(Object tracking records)
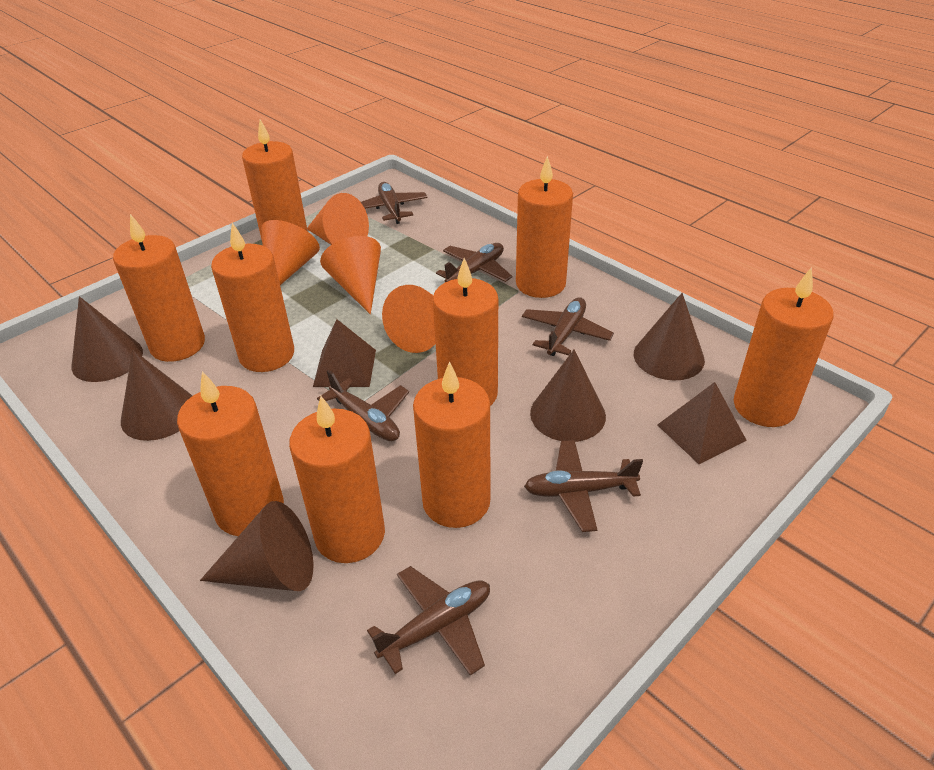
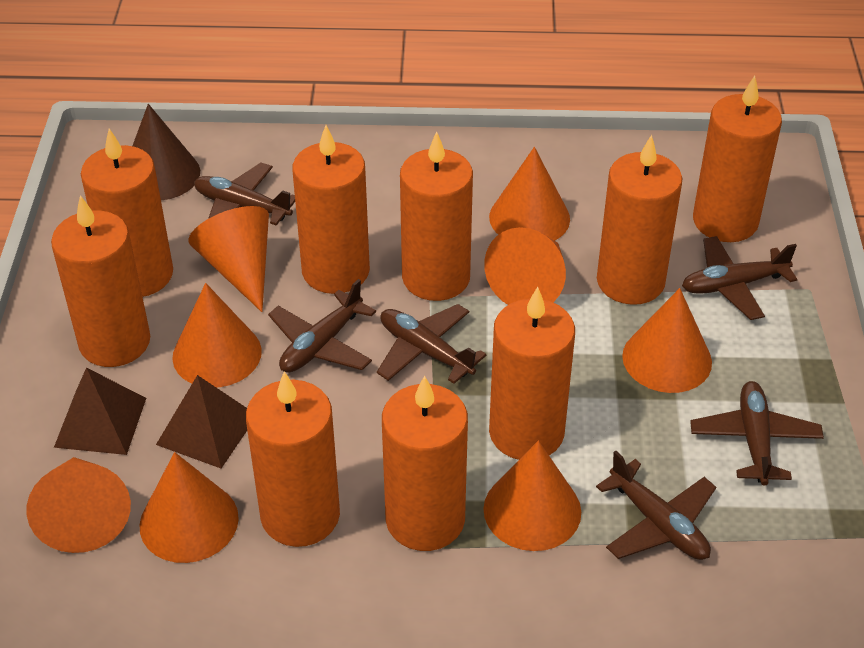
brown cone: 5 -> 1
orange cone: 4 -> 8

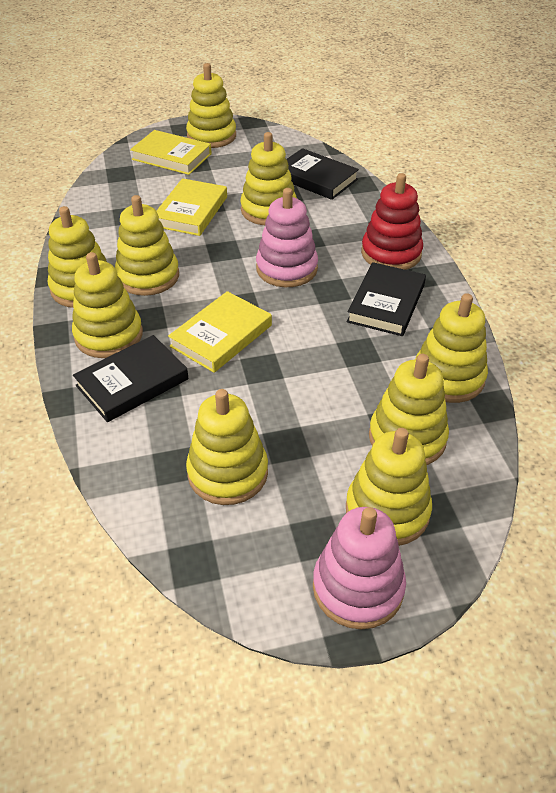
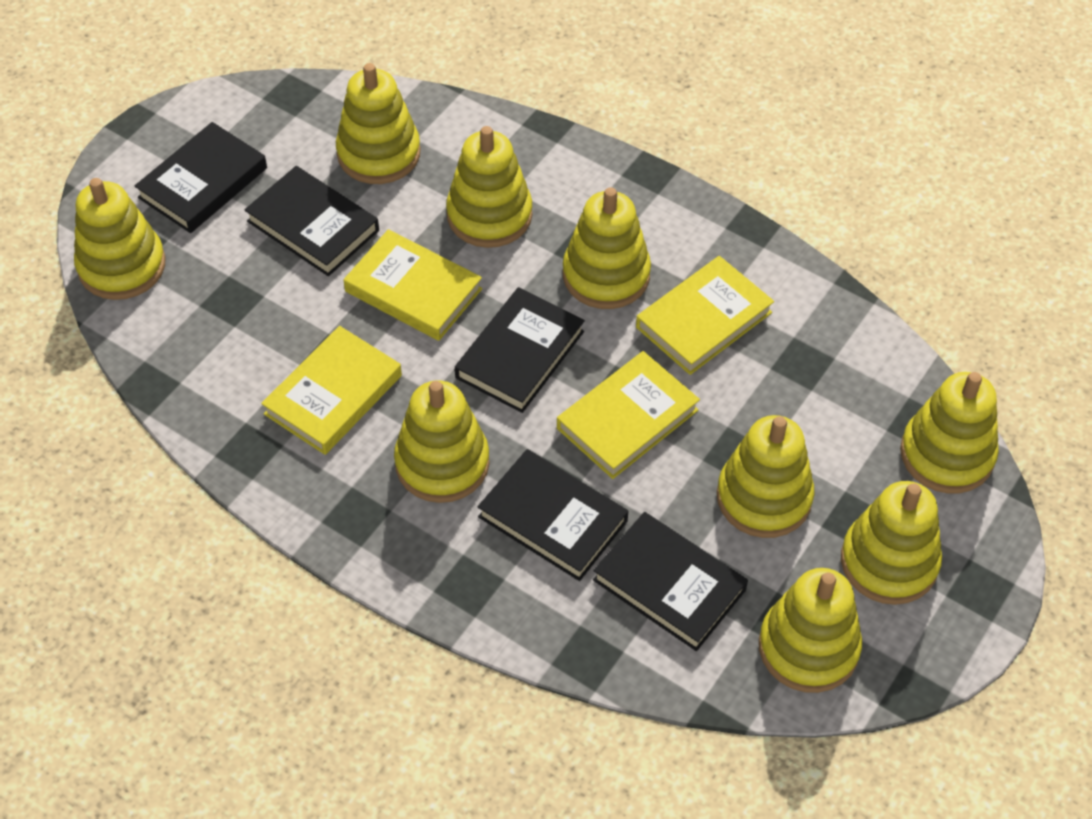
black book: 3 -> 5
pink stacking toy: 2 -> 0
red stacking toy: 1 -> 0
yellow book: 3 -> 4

▶ _What the task asks_
An exact copy of the records above is needed, with the pictures removed.

▶ _Result below_
brown cone: 5 -> 1
orange cone: 4 -> 8

black book: 3 -> 5
pink stacking toy: 2 -> 0
red stacking toy: 1 -> 0
yellow book: 3 -> 4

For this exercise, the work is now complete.